What is being asked —
Write out the records beneath this line exactly as they appear, minus any images.

Excerpted records —
-- Opening Marker --

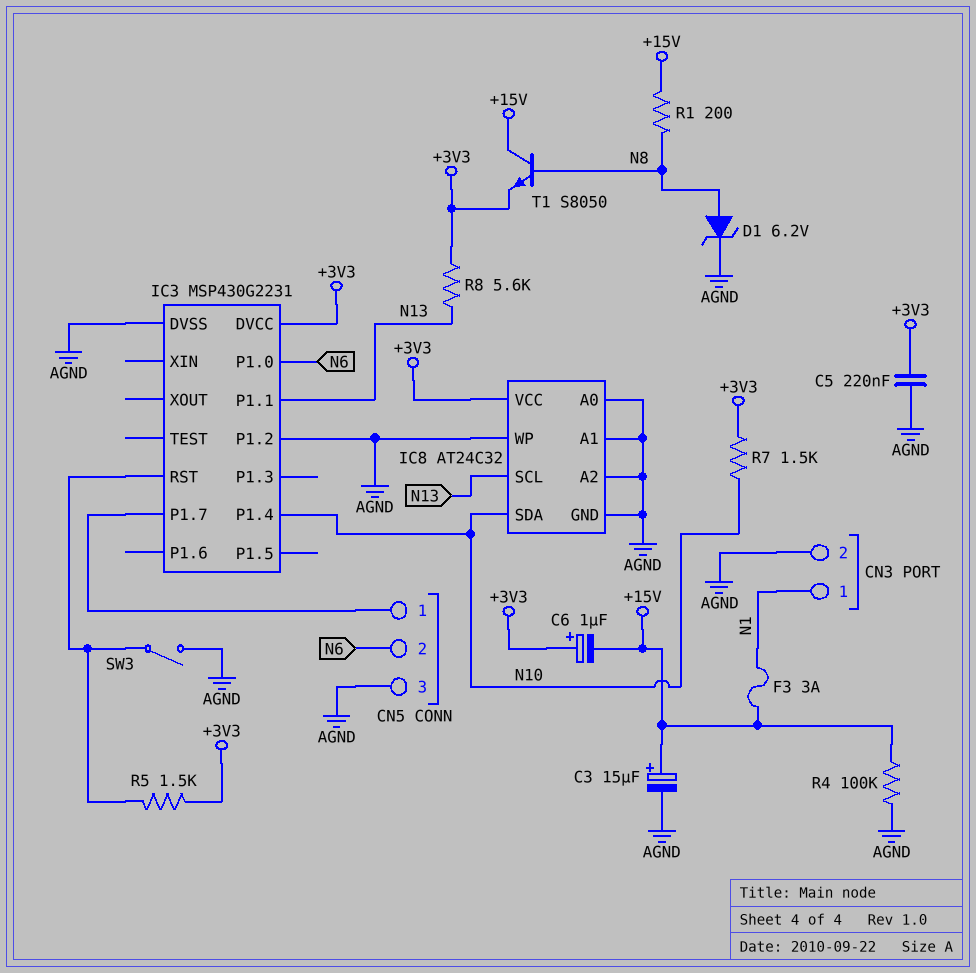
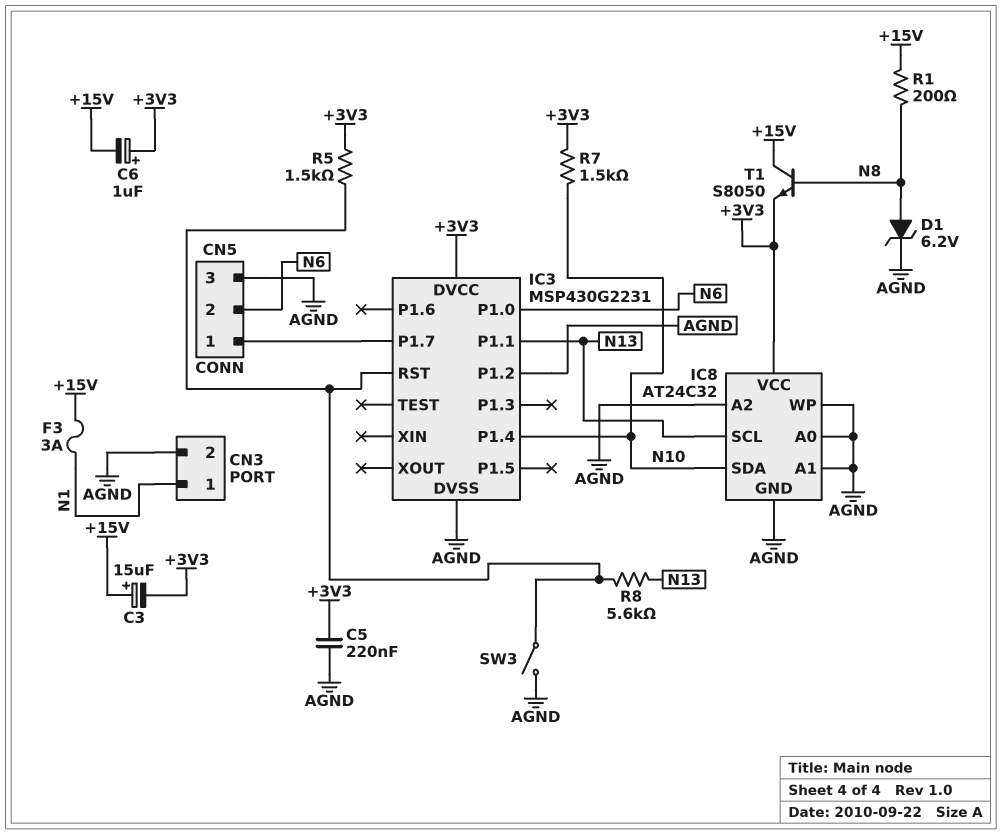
C3: 15uF (plus +15V, minus AGND) -> 15uF (plus +15V, minus +3V3)
R4: 100k (+15V, AGND) -> none
R8: 5.6k (+3V3, N13) -> 5.6k (IC3/RST, N13)

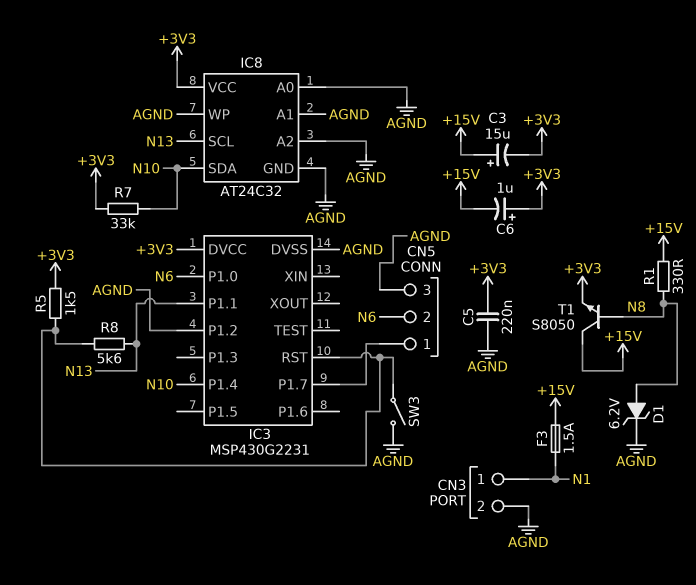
F3: 3A (+15V, N1) -> 1.5A (+15V, N1)
R1: 200 (+15V, N8) -> 330 (+15V, N8)
R7: 1.5k (+3V3, N10) -> 33k (+3V3, N10)

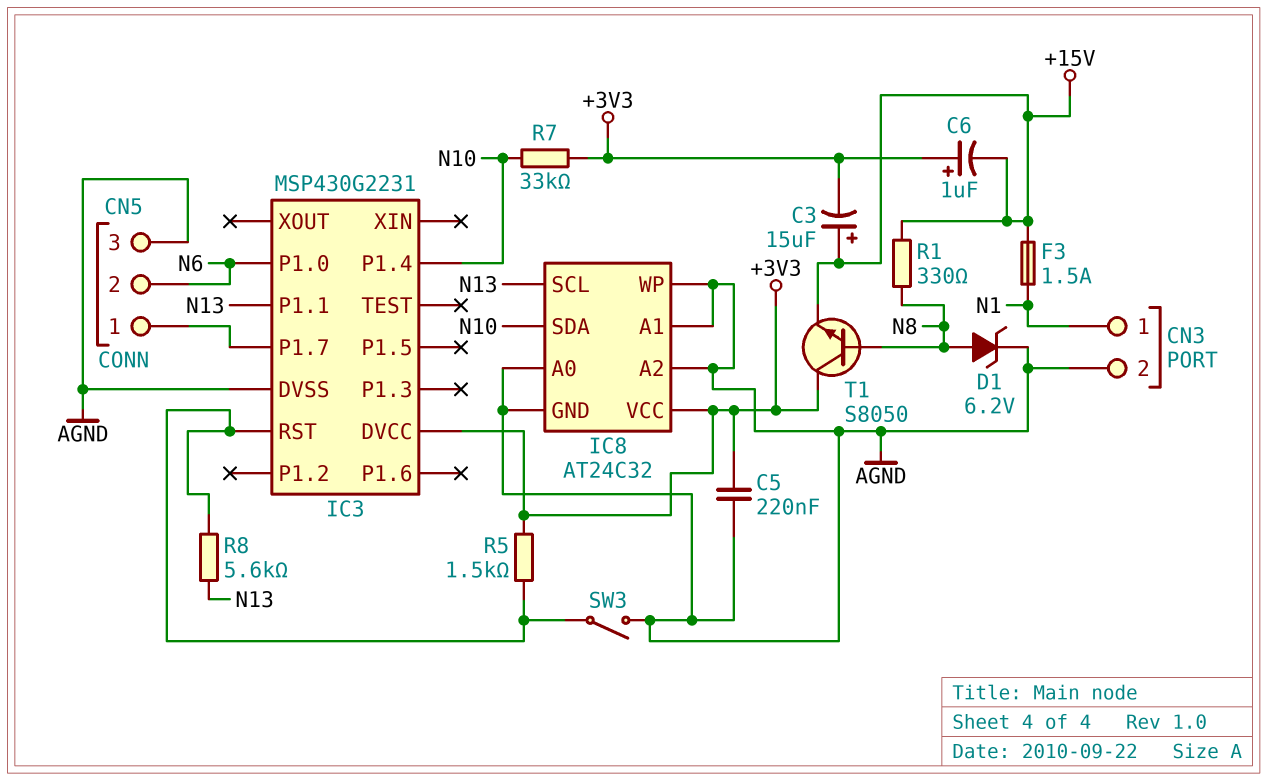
IC3 pin P1.2: AGND -> none
T1: NPN S8050 (B N8, C +15V, E +3V3) -> NPN S8050 (B N8, C +3V3, E +15V)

-- Closing Marker --

Response to the task —
C3: 15uF (plus +15V, minus AGND) -> 15uF (plus +15V, minus +3V3)
R4: 100k (+15V, AGND) -> none
R8: 5.6k (+3V3, N13) -> 5.6k (IC3/RST, N13)

F3: 3A (+15V, N1) -> 1.5A (+15V, N1)
R1: 200 (+15V, N8) -> 330 (+15V, N8)
R7: 1.5k (+3V3, N10) -> 33k (+3V3, N10)

IC3 pin P1.2: AGND -> none
T1: NPN S8050 (B N8, C +15V, E +3V3) -> NPN S8050 (B N8, C +3V3, E +15V)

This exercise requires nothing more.